►

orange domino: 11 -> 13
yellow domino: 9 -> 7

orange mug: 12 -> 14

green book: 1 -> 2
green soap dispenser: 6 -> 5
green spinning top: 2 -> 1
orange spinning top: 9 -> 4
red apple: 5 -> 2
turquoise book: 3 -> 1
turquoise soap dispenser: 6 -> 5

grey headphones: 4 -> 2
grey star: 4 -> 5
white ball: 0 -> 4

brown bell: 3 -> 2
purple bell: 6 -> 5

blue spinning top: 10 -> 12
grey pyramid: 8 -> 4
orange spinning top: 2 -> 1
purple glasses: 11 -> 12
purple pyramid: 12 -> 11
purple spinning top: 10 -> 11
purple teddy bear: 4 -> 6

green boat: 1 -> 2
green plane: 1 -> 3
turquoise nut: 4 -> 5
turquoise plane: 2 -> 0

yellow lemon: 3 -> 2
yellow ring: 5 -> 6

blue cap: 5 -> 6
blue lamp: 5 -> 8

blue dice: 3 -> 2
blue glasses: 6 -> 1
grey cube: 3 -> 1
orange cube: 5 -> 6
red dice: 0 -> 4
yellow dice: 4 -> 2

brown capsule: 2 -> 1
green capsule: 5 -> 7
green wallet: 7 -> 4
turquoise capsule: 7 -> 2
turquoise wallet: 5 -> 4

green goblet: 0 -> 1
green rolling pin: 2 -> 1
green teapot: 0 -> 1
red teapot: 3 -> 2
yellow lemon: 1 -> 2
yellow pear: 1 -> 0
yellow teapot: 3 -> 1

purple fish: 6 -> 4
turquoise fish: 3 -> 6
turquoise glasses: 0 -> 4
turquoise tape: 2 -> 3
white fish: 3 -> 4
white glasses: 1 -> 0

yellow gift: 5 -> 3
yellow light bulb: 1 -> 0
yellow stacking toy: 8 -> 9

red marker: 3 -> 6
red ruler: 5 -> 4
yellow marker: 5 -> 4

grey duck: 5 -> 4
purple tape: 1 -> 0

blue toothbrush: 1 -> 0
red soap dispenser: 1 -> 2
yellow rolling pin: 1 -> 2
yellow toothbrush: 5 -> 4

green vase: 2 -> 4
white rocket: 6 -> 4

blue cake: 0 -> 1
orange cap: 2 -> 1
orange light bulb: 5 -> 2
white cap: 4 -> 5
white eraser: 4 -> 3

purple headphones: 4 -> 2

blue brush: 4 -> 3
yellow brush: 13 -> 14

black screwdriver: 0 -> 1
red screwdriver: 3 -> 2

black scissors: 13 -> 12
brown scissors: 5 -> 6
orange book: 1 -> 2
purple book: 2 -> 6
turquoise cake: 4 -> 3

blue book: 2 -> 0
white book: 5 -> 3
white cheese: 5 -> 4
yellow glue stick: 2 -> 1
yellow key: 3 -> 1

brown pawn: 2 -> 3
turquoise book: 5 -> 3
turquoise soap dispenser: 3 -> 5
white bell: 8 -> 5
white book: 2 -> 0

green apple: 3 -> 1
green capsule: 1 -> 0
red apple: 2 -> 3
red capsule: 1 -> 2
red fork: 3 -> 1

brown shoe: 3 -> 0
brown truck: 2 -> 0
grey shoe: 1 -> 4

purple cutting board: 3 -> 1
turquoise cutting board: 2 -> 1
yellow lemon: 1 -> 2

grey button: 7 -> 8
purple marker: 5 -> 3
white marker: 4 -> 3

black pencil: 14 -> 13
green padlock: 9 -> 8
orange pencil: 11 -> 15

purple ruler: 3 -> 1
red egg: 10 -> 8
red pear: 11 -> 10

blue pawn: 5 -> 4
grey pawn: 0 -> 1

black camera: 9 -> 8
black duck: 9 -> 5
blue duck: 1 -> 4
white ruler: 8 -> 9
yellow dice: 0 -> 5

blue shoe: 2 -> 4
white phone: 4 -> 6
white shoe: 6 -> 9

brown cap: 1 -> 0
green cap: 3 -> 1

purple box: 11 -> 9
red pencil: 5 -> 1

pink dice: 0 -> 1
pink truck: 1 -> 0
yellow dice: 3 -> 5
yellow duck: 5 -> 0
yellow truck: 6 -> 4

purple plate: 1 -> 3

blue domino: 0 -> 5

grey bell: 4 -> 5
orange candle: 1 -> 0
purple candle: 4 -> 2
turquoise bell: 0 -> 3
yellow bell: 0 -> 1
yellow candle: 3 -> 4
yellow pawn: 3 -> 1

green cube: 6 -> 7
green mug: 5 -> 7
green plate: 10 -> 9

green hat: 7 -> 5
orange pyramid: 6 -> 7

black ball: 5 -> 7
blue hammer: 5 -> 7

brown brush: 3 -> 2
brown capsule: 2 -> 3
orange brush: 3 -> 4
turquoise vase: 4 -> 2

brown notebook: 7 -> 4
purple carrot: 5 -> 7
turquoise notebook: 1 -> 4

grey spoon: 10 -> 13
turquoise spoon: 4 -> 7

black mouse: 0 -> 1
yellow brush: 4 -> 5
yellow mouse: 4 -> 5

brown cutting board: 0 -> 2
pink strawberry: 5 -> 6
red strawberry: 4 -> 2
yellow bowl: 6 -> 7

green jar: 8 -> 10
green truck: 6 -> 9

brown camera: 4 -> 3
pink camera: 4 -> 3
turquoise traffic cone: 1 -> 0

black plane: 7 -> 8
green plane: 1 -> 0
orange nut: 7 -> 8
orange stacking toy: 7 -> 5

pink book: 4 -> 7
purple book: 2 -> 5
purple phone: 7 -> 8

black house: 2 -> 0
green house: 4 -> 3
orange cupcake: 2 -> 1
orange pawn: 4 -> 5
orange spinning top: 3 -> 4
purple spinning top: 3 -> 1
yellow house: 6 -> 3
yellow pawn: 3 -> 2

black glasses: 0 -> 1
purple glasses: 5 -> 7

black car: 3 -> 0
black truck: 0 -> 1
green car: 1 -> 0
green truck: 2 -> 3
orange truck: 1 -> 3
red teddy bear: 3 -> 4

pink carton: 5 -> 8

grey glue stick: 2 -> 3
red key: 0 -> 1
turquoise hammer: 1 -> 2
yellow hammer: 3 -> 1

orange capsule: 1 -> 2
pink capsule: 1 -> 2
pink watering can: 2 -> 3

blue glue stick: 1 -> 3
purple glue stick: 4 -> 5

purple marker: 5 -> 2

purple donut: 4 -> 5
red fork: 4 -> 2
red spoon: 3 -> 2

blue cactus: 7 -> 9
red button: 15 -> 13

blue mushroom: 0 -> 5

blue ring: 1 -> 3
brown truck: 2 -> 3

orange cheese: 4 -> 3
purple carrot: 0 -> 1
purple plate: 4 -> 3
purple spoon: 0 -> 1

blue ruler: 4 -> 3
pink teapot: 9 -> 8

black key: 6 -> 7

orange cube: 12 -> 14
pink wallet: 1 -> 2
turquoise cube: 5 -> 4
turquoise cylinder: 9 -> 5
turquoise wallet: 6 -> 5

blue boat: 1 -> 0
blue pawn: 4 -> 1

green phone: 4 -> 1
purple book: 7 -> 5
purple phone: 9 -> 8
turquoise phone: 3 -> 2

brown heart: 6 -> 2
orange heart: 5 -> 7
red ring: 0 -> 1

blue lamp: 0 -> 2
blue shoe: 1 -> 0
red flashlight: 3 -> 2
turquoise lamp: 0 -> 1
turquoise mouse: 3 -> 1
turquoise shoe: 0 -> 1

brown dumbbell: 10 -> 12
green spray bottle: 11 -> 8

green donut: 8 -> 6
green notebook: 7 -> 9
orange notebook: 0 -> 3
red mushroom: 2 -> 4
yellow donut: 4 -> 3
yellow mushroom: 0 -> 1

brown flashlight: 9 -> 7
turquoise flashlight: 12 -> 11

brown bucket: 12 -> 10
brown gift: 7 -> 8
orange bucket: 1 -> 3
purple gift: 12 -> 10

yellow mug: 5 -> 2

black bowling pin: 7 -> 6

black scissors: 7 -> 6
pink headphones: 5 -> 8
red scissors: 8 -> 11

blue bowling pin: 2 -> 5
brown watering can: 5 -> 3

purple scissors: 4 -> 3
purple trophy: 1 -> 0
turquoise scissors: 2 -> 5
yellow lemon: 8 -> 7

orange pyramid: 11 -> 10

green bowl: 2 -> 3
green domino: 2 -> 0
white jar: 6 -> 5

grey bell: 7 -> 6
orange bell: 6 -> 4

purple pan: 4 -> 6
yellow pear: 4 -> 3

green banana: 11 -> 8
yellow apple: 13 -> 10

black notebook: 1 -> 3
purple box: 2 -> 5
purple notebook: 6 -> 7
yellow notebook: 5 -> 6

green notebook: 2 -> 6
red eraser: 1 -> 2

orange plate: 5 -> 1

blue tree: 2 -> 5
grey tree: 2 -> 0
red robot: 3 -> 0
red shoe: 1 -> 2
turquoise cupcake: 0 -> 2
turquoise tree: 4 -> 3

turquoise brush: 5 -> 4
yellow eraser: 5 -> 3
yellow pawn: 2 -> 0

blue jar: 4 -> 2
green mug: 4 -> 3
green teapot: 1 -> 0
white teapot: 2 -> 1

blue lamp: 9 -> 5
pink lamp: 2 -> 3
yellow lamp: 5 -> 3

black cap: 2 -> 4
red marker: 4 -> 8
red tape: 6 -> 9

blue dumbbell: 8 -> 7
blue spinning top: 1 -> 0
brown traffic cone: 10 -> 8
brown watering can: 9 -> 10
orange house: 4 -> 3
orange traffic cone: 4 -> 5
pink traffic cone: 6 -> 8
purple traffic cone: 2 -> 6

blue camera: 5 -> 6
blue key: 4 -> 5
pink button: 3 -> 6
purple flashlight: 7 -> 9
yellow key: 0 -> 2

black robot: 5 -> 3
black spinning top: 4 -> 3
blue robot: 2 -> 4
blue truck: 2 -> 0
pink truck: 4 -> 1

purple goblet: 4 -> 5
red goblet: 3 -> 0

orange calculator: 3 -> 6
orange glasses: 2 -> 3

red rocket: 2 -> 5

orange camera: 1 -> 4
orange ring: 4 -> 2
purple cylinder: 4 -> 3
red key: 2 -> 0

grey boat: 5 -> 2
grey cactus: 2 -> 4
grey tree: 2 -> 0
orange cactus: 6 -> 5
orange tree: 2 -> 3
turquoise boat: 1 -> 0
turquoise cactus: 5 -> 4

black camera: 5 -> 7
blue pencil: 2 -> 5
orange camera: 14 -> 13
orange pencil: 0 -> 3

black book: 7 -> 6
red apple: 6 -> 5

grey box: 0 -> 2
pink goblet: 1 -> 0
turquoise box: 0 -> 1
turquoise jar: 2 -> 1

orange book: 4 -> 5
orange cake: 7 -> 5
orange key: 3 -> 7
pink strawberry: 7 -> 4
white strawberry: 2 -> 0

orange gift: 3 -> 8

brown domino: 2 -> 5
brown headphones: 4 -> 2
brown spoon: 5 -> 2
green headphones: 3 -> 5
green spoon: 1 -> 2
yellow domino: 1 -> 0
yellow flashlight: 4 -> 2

◄

* What to work on
Find where the line with "grey bell: 7 -> 6" sits in the material above, then copy exactly from it through the line with "turquoise jar: 2 -> 1". Add no other line.

* Solution for this exercise
grey bell: 7 -> 6
orange bell: 6 -> 4

purple pan: 4 -> 6
yellow pear: 4 -> 3

green banana: 11 -> 8
yellow apple: 13 -> 10

black notebook: 1 -> 3
purple box: 2 -> 5
purple notebook: 6 -> 7
yellow notebook: 5 -> 6

green notebook: 2 -> 6
red eraser: 1 -> 2

orange plate: 5 -> 1

blue tree: 2 -> 5
grey tree: 2 -> 0
red robot: 3 -> 0
red shoe: 1 -> 2
turquoise cupcake: 0 -> 2
turquoise tree: 4 -> 3

turquoise brush: 5 -> 4
yellow eraser: 5 -> 3
yellow pawn: 2 -> 0

blue jar: 4 -> 2
green mug: 4 -> 3
green teapot: 1 -> 0
white teapot: 2 -> 1

blue lamp: 9 -> 5
pink lamp: 2 -> 3
yellow lamp: 5 -> 3

black cap: 2 -> 4
red marker: 4 -> 8
red tape: 6 -> 9

blue dumbbell: 8 -> 7
blue spinning top: 1 -> 0
brown traffic cone: 10 -> 8
brown watering can: 9 -> 10
orange house: 4 -> 3
orange traffic cone: 4 -> 5
pink traffic cone: 6 -> 8
purple traffic cone: 2 -> 6

blue camera: 5 -> 6
blue key: 4 -> 5
pink button: 3 -> 6
purple flashlight: 7 -> 9
yellow key: 0 -> 2

black robot: 5 -> 3
black spinning top: 4 -> 3
blue robot: 2 -> 4
blue truck: 2 -> 0
pink truck: 4 -> 1

purple goblet: 4 -> 5
red goblet: 3 -> 0

orange calculator: 3 -> 6
orange glasses: 2 -> 3

red rocket: 2 -> 5

orange camera: 1 -> 4
orange ring: 4 -> 2
purple cylinder: 4 -> 3
red key: 2 -> 0

grey boat: 5 -> 2
grey cactus: 2 -> 4
grey tree: 2 -> 0
orange cactus: 6 -> 5
orange tree: 2 -> 3
turquoise boat: 1 -> 0
turquoise cactus: 5 -> 4

black camera: 5 -> 7
blue pencil: 2 -> 5
orange camera: 14 -> 13
orange pencil: 0 -> 3

black book: 7 -> 6
red apple: 6 -> 5

grey box: 0 -> 2
pink goblet: 1 -> 0
turquoise box: 0 -> 1
turquoise jar: 2 -> 1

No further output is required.